WORK TO COMPLETE:
Exact copies of all the entries are required, and no pictures should appear in them.

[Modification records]
##########
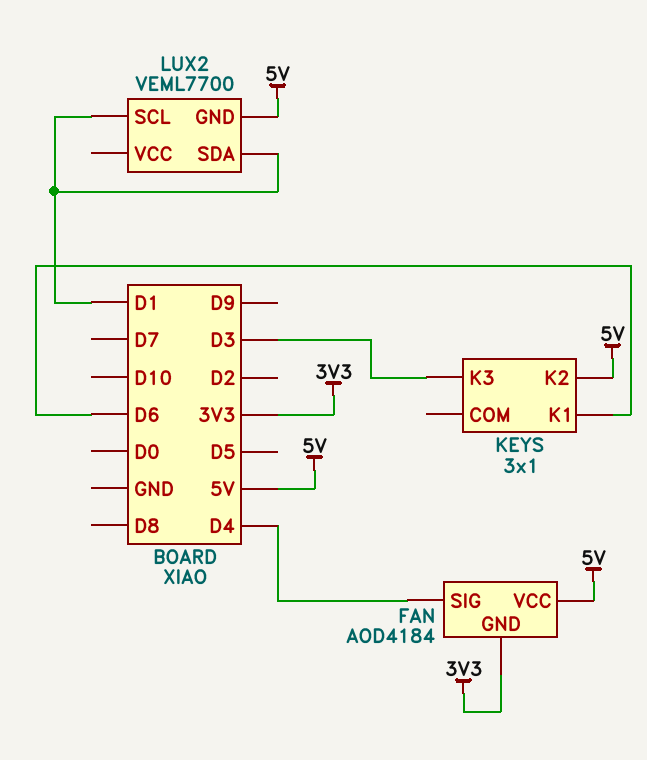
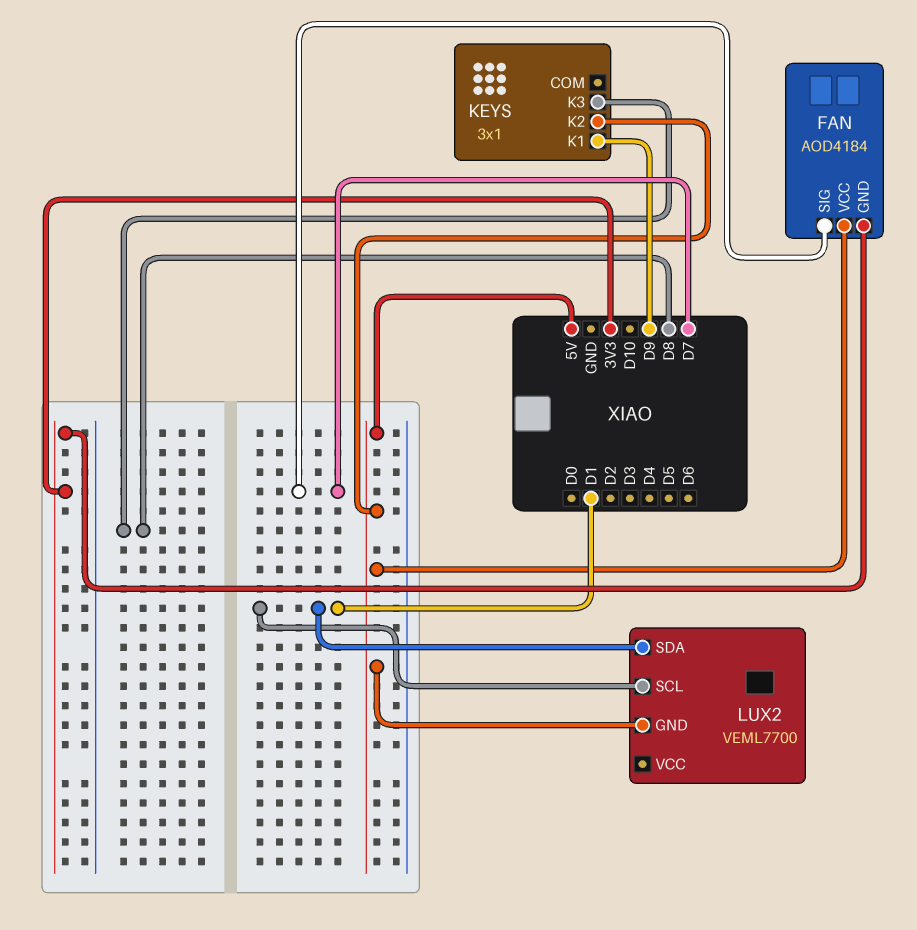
FAN pin SIG: D4 -> D7
KEYS pin K1: D6 -> D9
KEYS pin K3: D3 -> D8

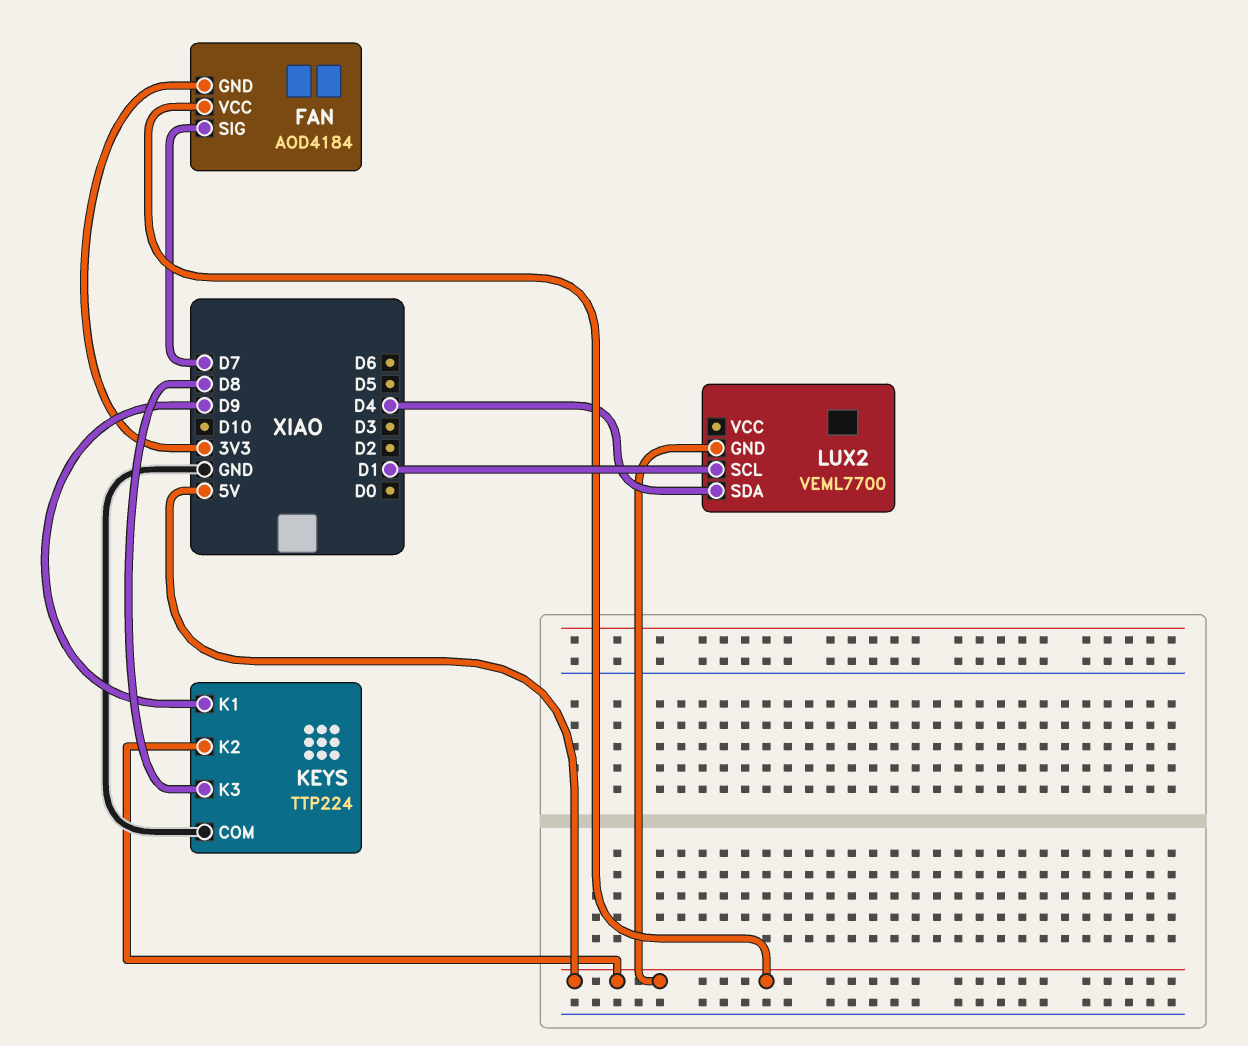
KEYS: 3x1 -> TTP224
KEYS pin COM: none -> GND
LUX2 pin SDA: D1 -> D4

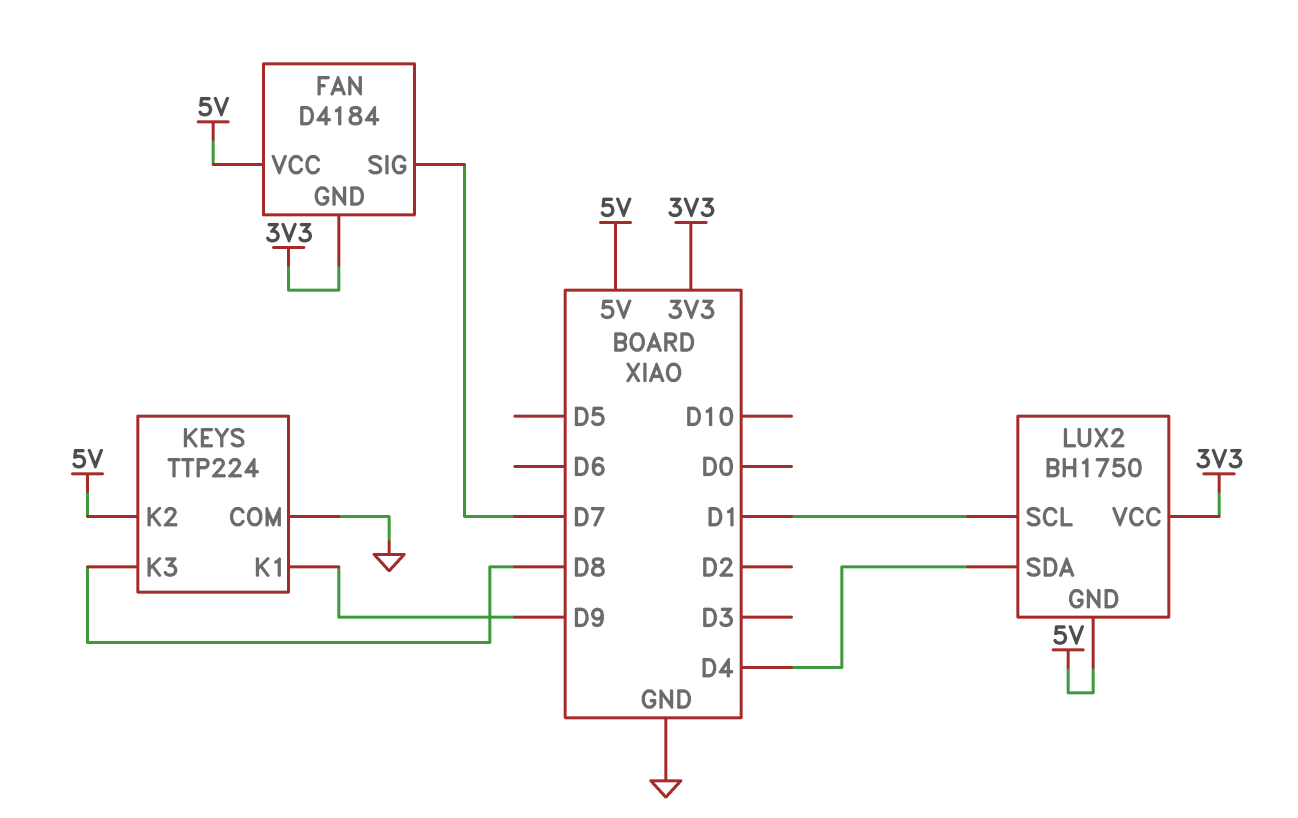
FAN: AOD4184 -> D4184
LUX2: VEML7700 -> BH1750
LUX2 pin VCC: none -> 3V3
##########
EXPECTED OUTPUT:
FAN pin SIG: D4 -> D7
KEYS pin K1: D6 -> D9
KEYS pin K3: D3 -> D8

KEYS: 3x1 -> TTP224
KEYS pin COM: none -> GND
LUX2 pin SDA: D1 -> D4

FAN: AOD4184 -> D4184
LUX2: VEML7700 -> BH1750
LUX2 pin VCC: none -> 3V3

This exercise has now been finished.